Records from a data source:

=======

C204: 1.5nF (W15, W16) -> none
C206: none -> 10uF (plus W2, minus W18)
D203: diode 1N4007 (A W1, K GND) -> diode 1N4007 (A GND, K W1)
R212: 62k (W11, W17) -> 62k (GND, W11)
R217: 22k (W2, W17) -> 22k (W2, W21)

=======

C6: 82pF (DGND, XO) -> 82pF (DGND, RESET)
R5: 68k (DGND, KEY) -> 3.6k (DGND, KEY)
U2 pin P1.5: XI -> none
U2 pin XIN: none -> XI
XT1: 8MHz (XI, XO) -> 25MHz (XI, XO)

=======

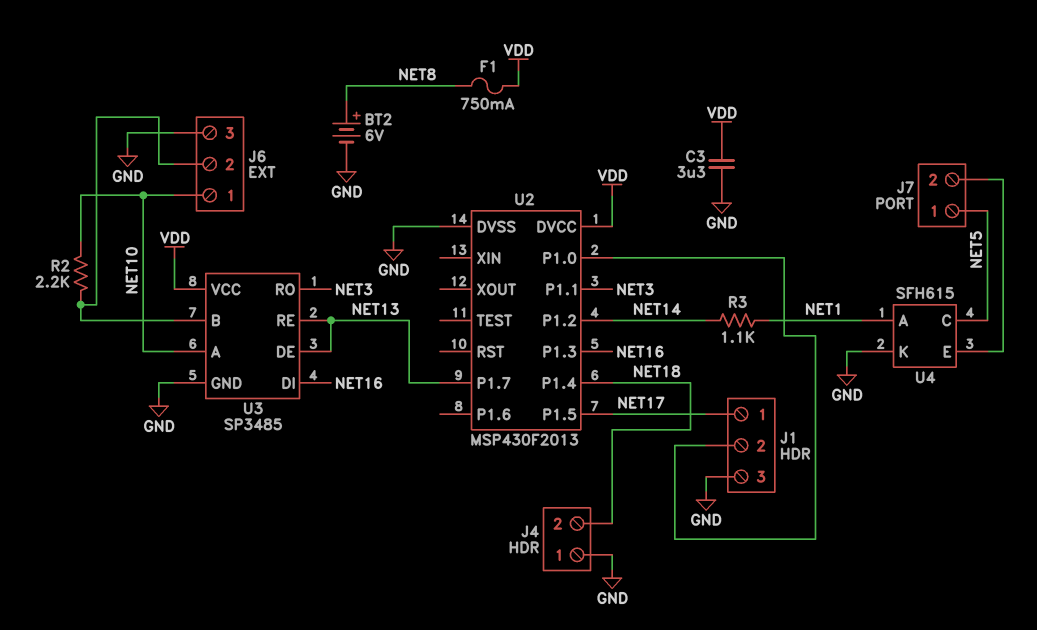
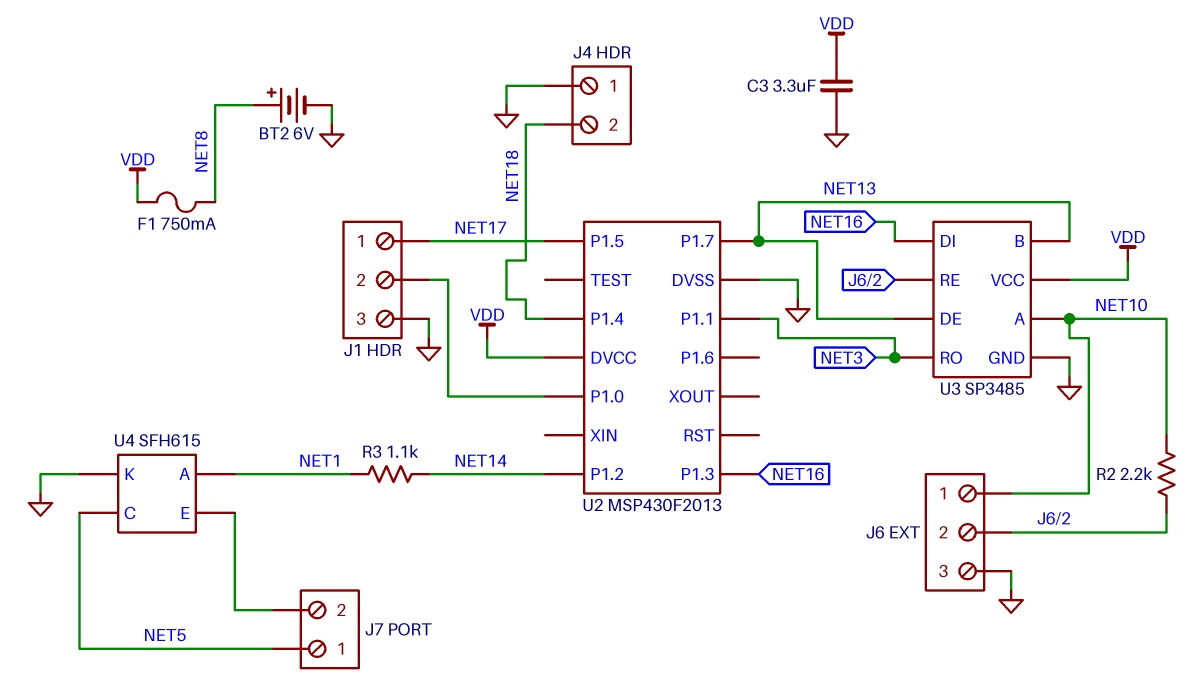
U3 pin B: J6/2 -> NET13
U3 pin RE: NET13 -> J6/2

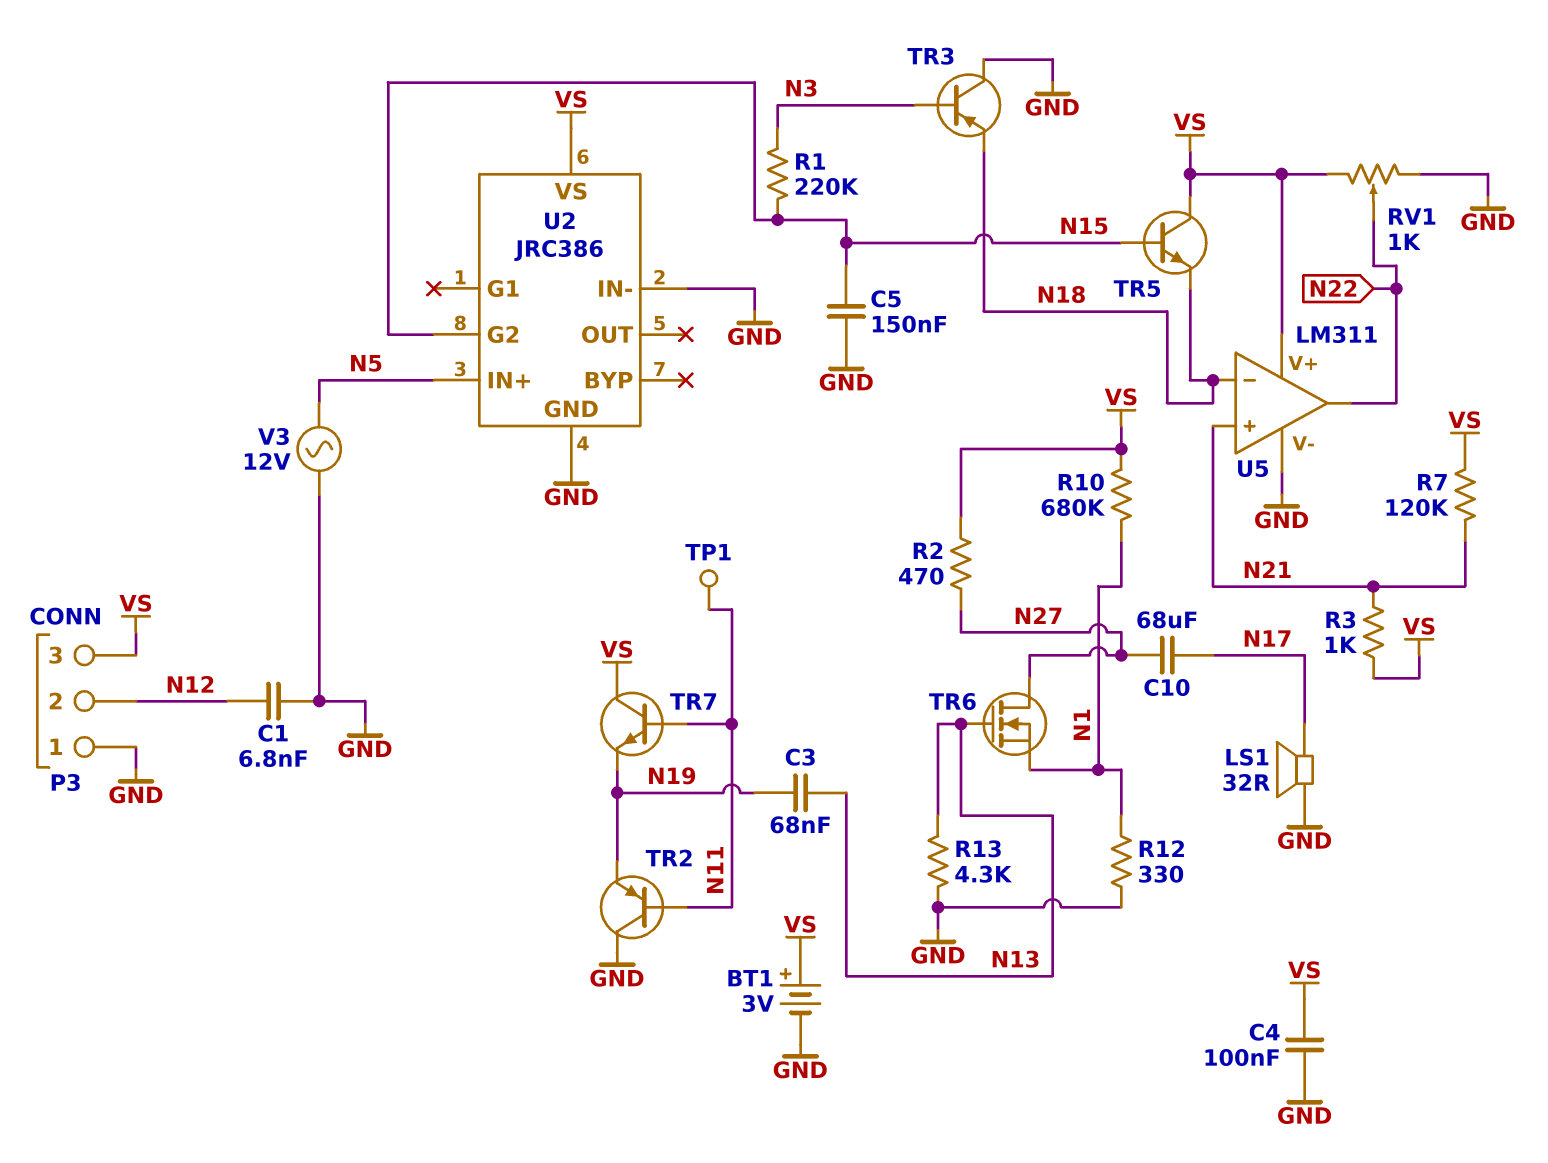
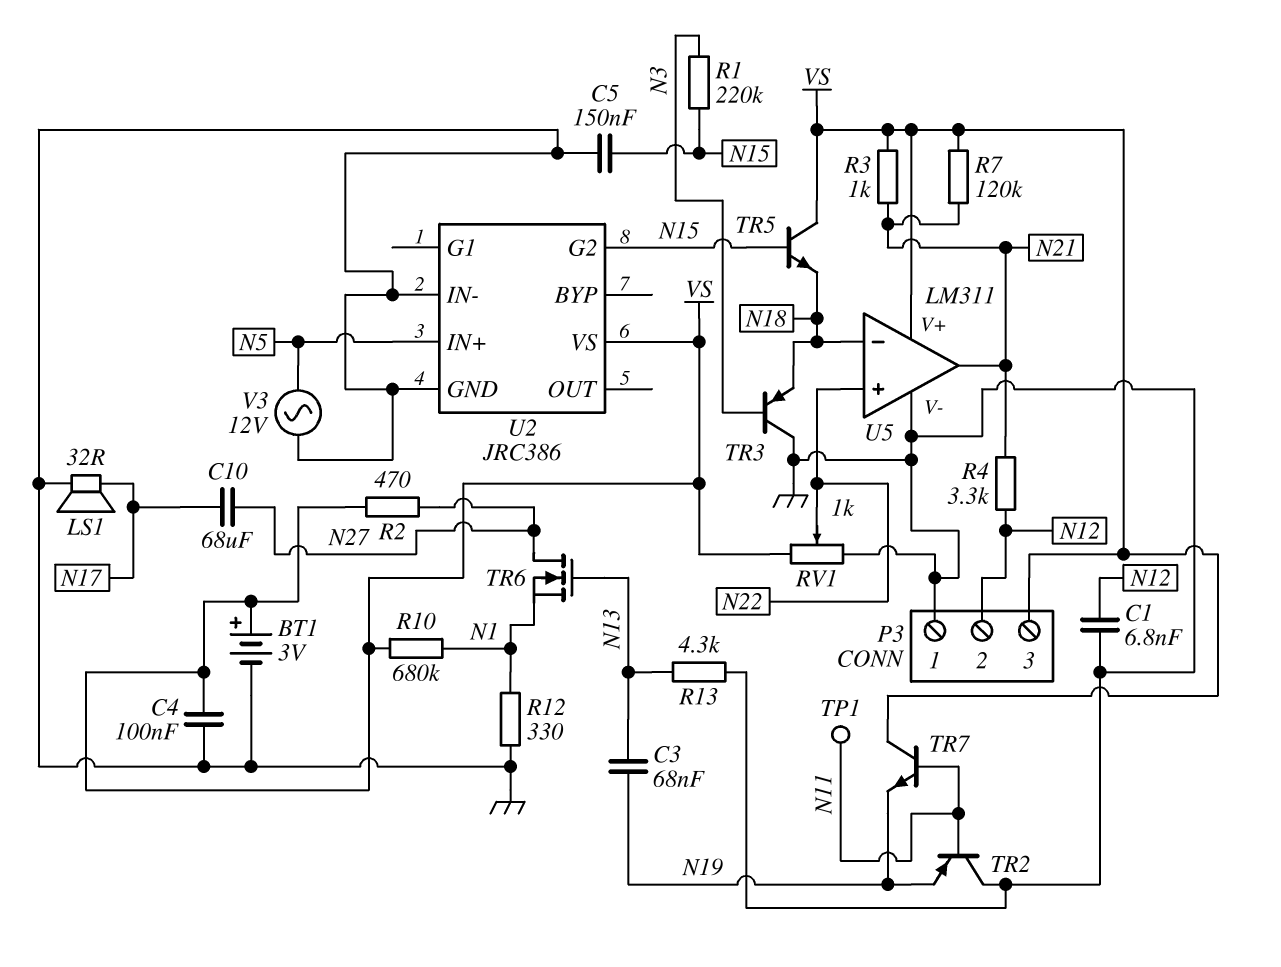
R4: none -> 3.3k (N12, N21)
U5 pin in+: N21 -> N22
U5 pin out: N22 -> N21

=======

:: Exercise instructions ::
Would you copy, unchanged, the stretch of the records above that begins at the line containing "C204: 1.5nF (W15, W16) -> none" and ends at the line containing "R217: 22k (W2, W17) -> 22k (W2, W21)", and only that?

:: Completed task ::
C204: 1.5nF (W15, W16) -> none
C206: none -> 10uF (plus W2, minus W18)
D203: diode 1N4007 (A W1, K GND) -> diode 1N4007 (A GND, K W1)
R212: 62k (W11, W17) -> 62k (GND, W11)
R217: 22k (W2, W17) -> 22k (W2, W21)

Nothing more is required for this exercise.